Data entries
+++++
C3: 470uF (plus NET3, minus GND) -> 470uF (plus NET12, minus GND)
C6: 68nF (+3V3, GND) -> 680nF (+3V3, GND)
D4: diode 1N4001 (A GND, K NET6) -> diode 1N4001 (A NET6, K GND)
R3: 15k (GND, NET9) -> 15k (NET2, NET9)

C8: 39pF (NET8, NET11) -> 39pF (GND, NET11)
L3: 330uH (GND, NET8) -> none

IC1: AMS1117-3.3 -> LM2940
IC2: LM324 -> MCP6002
+++++
■ PROMPT:
Please retype exactly the line containing "D4: diode 1N4001" and each line after it to the end of the records, and nothing more.

■ RESULT:
D4: diode 1N4001 (A GND, K NET6) -> diode 1N4001 (A NET6, K GND)
R3: 15k (GND, NET9) -> 15k (NET2, NET9)

C8: 39pF (NET8, NET11) -> 39pF (GND, NET11)
L3: 330uH (GND, NET8) -> none

IC1: AMS1117-3.3 -> LM2940
IC2: LM324 -> MCP6002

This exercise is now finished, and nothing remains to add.